YOUR ASSIGNMENT:
Among the records that follow, find the line with "white 1x1 plate" and the line with "none -> yellow 2x2 tile [784,101,890,183]". Set down those lines and all lines between them exactly, without adding anything.

[Opening RECORDED INFORMATION section]

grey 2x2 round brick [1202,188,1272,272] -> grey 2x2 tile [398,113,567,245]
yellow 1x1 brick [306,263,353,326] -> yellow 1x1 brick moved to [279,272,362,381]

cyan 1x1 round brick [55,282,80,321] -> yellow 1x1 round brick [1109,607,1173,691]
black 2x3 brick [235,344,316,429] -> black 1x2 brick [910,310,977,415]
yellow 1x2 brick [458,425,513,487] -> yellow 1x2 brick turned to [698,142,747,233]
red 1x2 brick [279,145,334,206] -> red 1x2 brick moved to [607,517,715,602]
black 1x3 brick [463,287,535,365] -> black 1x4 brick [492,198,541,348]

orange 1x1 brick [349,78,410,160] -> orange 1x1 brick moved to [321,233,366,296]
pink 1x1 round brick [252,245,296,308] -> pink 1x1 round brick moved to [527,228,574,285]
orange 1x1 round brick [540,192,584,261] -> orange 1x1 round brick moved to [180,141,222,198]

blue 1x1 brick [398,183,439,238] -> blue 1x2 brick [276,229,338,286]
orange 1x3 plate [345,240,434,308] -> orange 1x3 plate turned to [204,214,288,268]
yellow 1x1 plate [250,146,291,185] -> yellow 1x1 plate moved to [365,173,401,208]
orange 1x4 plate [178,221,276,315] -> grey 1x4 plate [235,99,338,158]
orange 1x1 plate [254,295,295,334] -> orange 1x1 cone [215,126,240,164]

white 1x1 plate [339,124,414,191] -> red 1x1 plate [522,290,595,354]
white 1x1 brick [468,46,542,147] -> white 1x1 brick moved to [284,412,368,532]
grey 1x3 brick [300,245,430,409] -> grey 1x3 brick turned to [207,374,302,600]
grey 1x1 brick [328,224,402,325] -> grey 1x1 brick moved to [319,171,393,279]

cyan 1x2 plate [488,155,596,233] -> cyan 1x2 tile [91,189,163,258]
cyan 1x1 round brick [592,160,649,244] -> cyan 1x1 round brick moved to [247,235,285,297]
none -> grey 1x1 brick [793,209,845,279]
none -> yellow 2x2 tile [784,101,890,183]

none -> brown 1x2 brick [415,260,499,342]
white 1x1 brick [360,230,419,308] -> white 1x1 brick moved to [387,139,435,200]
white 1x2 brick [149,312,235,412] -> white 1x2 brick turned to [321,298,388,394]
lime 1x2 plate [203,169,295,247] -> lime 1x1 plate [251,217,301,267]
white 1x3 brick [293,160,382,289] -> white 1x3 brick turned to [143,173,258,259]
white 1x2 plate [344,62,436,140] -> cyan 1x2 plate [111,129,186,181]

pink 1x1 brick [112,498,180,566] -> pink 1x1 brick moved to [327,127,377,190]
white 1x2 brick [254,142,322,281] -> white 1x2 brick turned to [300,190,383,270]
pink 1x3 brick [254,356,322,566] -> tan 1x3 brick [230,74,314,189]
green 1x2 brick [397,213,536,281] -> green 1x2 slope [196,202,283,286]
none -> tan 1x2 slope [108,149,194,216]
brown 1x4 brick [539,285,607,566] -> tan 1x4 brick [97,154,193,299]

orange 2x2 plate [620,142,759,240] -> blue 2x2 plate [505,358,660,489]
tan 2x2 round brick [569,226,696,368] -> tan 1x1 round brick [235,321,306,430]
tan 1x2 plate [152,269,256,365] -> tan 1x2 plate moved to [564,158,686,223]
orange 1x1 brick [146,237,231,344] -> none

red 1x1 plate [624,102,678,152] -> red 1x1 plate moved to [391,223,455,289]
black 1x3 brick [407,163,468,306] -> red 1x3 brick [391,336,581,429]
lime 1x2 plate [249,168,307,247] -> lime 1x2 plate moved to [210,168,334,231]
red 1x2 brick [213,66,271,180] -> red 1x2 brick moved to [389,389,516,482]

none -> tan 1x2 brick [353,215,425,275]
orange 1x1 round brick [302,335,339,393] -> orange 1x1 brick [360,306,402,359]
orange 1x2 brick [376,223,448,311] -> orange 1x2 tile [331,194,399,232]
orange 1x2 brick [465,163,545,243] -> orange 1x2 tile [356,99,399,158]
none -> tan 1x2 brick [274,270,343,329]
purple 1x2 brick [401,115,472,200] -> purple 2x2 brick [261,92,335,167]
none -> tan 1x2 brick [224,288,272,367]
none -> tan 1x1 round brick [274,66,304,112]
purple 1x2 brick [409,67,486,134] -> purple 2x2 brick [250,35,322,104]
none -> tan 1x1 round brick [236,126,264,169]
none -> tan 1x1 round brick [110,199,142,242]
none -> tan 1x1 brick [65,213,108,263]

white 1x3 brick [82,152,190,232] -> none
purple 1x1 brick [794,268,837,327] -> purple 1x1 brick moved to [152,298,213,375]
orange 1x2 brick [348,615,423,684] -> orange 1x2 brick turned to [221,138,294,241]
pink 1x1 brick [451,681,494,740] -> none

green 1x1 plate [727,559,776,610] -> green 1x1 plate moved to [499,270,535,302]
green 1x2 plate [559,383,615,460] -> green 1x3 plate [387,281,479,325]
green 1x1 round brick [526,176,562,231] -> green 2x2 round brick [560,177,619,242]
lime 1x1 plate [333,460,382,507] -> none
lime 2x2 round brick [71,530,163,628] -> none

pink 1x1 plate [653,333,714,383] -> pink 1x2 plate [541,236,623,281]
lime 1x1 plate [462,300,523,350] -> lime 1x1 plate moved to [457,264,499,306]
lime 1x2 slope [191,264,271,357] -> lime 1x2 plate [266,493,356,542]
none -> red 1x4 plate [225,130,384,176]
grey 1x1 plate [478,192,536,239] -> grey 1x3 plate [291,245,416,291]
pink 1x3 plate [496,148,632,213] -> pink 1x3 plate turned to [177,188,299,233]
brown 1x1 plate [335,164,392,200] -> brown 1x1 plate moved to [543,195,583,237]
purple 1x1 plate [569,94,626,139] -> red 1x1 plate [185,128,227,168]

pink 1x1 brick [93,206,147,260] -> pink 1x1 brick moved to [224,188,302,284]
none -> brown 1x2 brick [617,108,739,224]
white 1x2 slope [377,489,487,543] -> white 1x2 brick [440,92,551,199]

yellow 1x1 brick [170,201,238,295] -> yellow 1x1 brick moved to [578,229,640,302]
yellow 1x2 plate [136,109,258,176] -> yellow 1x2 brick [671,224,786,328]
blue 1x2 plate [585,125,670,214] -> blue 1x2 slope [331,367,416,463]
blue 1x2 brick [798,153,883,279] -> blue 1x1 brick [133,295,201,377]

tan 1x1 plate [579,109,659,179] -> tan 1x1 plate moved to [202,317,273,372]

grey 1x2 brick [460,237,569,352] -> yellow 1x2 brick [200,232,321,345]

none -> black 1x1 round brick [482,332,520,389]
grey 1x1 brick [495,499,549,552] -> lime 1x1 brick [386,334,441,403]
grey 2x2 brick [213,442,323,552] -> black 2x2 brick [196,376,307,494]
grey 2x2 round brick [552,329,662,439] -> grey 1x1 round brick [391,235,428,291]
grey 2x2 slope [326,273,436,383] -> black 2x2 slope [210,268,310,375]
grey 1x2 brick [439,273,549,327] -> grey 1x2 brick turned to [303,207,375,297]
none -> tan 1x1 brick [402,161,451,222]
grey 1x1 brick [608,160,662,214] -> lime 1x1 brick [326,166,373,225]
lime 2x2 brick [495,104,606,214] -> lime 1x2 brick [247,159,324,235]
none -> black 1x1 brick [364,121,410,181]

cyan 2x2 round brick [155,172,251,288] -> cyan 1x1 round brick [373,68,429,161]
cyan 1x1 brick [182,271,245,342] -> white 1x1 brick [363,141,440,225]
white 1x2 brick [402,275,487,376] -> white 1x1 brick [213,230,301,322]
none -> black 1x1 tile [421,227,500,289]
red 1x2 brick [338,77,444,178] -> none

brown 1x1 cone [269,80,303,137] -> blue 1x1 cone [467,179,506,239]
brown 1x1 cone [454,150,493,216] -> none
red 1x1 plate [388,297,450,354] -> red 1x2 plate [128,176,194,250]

[Closing RECORDED INFORMATION section]

TASK ANSWER:
white 1x1 plate [339,124,414,191] -> red 1x1 plate [522,290,595,354]
white 1x1 brick [468,46,542,147] -> white 1x1 brick moved to [284,412,368,532]
grey 1x3 brick [300,245,430,409] -> grey 1x3 brick turned to [207,374,302,600]
grey 1x1 brick [328,224,402,325] -> grey 1x1 brick moved to [319,171,393,279]

cyan 1x2 plate [488,155,596,233] -> cyan 1x2 tile [91,189,163,258]
cyan 1x1 round brick [592,160,649,244] -> cyan 1x1 round brick moved to [247,235,285,297]
none -> grey 1x1 brick [793,209,845,279]
none -> yellow 2x2 tile [784,101,890,183]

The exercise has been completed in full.